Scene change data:
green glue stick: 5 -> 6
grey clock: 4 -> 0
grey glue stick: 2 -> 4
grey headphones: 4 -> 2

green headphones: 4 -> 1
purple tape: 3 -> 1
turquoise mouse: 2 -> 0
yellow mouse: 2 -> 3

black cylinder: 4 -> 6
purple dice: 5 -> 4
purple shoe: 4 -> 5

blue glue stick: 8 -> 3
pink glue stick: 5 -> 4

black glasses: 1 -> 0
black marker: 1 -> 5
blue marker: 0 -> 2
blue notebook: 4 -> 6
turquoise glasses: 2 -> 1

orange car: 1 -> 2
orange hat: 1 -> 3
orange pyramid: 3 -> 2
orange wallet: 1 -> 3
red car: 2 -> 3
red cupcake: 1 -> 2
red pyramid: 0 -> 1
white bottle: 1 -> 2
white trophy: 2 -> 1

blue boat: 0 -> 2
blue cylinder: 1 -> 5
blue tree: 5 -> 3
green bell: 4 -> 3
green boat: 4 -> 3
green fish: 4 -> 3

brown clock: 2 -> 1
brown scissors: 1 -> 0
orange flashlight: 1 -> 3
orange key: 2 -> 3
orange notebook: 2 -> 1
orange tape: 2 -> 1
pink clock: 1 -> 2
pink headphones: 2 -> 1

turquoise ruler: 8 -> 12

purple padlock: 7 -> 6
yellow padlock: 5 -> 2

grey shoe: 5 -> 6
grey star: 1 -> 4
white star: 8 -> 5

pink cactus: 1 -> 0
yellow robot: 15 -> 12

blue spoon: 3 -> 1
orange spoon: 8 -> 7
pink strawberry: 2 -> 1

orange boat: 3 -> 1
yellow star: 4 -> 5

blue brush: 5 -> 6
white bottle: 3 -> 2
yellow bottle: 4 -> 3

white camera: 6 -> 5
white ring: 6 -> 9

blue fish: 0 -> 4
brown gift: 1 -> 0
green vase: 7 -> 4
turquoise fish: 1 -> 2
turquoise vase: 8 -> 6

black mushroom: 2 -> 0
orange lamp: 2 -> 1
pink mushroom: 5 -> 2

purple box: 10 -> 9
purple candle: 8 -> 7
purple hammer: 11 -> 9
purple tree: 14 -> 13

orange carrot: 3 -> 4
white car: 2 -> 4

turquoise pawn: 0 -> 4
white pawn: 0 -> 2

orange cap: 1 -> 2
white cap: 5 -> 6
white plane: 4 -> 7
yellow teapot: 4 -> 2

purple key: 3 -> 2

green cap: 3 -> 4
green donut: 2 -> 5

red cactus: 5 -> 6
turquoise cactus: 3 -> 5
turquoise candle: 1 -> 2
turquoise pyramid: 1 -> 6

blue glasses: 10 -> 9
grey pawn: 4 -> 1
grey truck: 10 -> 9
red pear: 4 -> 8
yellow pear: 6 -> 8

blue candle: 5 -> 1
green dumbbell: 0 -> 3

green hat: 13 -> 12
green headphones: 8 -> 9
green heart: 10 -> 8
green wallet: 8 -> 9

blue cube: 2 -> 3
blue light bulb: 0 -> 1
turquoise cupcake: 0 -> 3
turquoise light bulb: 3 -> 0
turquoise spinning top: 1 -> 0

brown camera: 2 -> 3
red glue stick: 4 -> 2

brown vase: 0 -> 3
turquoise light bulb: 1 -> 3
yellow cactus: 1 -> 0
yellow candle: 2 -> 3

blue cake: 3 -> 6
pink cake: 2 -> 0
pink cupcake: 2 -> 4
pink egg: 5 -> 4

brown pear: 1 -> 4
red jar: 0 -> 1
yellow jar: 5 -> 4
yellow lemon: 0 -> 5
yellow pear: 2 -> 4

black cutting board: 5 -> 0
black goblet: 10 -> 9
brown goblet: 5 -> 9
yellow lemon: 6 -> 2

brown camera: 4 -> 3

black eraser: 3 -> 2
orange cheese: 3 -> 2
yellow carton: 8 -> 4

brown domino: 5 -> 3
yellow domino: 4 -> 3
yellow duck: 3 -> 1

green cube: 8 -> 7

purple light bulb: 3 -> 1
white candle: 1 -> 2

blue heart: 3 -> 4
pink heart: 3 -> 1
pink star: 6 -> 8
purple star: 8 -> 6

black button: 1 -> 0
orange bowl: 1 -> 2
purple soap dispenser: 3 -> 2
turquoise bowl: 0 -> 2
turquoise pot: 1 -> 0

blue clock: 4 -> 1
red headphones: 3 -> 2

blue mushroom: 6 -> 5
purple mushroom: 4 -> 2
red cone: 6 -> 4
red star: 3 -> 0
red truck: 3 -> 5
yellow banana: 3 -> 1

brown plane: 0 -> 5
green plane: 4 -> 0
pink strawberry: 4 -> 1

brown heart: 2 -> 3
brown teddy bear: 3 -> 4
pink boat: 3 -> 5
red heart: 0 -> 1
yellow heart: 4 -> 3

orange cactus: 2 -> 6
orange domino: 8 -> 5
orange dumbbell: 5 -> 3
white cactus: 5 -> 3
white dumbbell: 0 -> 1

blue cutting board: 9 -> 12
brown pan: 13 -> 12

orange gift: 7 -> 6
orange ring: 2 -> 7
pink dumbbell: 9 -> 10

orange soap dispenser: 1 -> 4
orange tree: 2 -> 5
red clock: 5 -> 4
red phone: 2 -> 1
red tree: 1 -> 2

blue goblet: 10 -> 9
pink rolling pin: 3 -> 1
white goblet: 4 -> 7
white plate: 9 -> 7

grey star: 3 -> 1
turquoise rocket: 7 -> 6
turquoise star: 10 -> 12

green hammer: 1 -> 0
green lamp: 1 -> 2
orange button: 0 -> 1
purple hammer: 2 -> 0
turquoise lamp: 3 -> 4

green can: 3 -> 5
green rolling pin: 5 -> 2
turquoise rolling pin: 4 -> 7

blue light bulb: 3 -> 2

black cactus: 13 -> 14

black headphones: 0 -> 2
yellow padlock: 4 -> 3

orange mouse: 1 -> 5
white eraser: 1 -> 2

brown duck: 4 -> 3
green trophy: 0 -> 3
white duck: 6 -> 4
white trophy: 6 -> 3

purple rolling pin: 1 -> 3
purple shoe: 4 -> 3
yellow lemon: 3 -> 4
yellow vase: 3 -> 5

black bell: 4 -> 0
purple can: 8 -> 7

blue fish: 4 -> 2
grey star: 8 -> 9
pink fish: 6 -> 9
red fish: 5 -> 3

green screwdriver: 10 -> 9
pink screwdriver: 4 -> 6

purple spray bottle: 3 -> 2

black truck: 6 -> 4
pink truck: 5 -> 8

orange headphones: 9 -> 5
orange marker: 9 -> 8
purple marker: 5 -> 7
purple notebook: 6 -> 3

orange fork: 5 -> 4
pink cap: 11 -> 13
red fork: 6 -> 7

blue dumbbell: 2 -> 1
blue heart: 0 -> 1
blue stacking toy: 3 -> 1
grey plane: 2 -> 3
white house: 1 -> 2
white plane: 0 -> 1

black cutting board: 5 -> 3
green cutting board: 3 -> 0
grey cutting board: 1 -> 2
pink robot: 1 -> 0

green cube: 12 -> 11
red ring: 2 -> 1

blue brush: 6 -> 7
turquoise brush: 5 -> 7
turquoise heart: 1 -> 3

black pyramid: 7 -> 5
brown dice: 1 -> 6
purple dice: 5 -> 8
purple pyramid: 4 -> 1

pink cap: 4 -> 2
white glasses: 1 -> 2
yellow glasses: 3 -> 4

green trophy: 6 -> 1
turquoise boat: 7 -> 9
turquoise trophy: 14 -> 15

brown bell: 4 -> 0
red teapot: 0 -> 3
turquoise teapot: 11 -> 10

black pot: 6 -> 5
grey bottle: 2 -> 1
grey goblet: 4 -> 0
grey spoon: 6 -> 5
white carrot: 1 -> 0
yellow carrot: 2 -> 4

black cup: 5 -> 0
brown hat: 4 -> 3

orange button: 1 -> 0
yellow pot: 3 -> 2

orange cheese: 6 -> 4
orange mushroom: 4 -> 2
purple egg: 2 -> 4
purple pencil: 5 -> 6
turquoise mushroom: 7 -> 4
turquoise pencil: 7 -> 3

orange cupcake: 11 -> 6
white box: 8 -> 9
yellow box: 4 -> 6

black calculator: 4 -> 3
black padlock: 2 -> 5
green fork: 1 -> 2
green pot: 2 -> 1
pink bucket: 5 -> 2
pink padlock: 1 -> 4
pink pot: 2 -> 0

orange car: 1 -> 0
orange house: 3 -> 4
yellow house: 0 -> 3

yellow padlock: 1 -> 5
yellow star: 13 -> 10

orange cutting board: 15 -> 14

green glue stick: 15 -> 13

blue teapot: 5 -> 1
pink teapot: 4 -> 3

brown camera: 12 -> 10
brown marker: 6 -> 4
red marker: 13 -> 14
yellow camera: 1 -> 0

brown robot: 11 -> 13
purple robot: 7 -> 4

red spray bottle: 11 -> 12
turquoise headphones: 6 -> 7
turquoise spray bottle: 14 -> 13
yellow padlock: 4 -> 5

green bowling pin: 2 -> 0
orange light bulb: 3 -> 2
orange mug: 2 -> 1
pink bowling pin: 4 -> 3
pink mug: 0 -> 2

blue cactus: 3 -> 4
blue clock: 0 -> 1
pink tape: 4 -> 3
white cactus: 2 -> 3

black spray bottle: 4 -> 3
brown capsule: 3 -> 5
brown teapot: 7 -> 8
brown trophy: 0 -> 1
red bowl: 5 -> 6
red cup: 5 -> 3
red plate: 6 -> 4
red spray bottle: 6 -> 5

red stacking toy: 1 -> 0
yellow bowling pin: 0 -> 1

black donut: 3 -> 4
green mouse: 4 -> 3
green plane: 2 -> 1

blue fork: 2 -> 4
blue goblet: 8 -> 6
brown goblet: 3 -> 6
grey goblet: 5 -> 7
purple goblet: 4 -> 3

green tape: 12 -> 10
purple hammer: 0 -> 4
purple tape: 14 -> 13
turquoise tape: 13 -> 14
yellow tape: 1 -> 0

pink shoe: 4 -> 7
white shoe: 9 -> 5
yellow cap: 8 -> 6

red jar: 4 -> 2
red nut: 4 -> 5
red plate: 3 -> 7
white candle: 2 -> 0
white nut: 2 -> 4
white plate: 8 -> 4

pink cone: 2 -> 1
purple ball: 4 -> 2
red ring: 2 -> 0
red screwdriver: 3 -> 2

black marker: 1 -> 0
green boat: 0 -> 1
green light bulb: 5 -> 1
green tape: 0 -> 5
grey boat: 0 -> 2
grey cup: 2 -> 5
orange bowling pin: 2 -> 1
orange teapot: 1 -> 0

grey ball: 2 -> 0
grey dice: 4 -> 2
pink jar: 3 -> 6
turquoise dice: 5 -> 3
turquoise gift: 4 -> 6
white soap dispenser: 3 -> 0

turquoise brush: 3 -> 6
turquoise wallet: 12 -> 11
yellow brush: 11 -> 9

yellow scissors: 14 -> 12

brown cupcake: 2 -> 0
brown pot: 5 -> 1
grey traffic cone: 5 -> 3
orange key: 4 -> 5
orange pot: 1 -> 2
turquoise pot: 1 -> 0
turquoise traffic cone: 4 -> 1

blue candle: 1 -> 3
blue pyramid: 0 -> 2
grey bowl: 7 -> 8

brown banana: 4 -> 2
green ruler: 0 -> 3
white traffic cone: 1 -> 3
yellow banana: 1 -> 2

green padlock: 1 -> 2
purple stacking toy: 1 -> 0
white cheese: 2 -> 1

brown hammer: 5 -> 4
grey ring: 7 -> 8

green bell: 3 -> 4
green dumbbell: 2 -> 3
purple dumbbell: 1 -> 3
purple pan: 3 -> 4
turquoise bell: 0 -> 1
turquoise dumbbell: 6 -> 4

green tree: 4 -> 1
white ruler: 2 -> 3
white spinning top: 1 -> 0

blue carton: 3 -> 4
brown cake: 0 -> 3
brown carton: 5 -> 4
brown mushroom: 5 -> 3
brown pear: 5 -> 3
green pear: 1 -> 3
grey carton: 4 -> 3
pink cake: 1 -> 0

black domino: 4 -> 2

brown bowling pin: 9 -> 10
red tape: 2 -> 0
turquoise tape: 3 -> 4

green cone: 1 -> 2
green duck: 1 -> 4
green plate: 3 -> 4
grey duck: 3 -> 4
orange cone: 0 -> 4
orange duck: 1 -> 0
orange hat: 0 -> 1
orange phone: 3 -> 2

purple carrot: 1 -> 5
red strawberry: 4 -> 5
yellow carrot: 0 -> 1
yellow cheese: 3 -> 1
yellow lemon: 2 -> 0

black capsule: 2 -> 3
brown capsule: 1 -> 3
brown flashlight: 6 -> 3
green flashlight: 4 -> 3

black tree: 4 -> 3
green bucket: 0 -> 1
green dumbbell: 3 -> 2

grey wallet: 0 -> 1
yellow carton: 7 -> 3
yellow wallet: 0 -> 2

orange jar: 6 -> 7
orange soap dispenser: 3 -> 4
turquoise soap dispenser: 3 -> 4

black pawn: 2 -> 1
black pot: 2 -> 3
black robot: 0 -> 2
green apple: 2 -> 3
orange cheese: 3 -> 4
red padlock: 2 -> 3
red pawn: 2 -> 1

EXERCISE DIRECTIONS: Can you repeat, word for word, every line above from the one containing "red ring: 2 -> 0" down to the one containing "yellow banana: 1 -> 2", including both?

SOLUTION FOR THIS TASK:
red ring: 2 -> 0
red screwdriver: 3 -> 2

black marker: 1 -> 0
green boat: 0 -> 1
green light bulb: 5 -> 1
green tape: 0 -> 5
grey boat: 0 -> 2
grey cup: 2 -> 5
orange bowling pin: 2 -> 1
orange teapot: 1 -> 0

grey ball: 2 -> 0
grey dice: 4 -> 2
pink jar: 3 -> 6
turquoise dice: 5 -> 3
turquoise gift: 4 -> 6
white soap dispenser: 3 -> 0

turquoise brush: 3 -> 6
turquoise wallet: 12 -> 11
yellow brush: 11 -> 9

yellow scissors: 14 -> 12

brown cupcake: 2 -> 0
brown pot: 5 -> 1
grey traffic cone: 5 -> 3
orange key: 4 -> 5
orange pot: 1 -> 2
turquoise pot: 1 -> 0
turquoise traffic cone: 4 -> 1

blue candle: 1 -> 3
blue pyramid: 0 -> 2
grey bowl: 7 -> 8

brown banana: 4 -> 2
green ruler: 0 -> 3
white traffic cone: 1 -> 3
yellow banana: 1 -> 2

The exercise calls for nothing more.